(Dataset records begins)
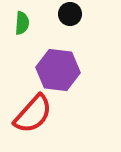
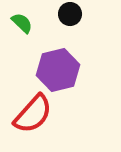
green semicircle: rotated 50 degrees counterclockwise
purple hexagon: rotated 21 degrees counterclockwise
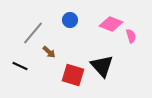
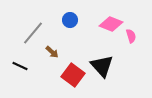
brown arrow: moved 3 px right
red square: rotated 20 degrees clockwise
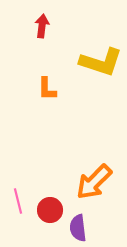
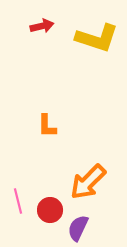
red arrow: rotated 70 degrees clockwise
yellow L-shape: moved 4 px left, 24 px up
orange L-shape: moved 37 px down
orange arrow: moved 6 px left
purple semicircle: rotated 32 degrees clockwise
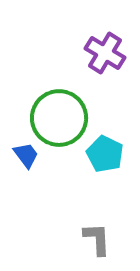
(Dataset records ends)
Your job is to restate, word for word, only the lines from the one holding "purple hexagon: rotated" through the end of the material; pictures stay out.

** Task response **
purple hexagon: rotated 21 degrees counterclockwise
brown arrow: moved 3 px right
red square: rotated 20 degrees clockwise
red arrow: rotated 70 degrees clockwise
yellow L-shape: moved 4 px left, 24 px up
orange L-shape: moved 37 px down
orange arrow: moved 6 px left
purple semicircle: rotated 32 degrees clockwise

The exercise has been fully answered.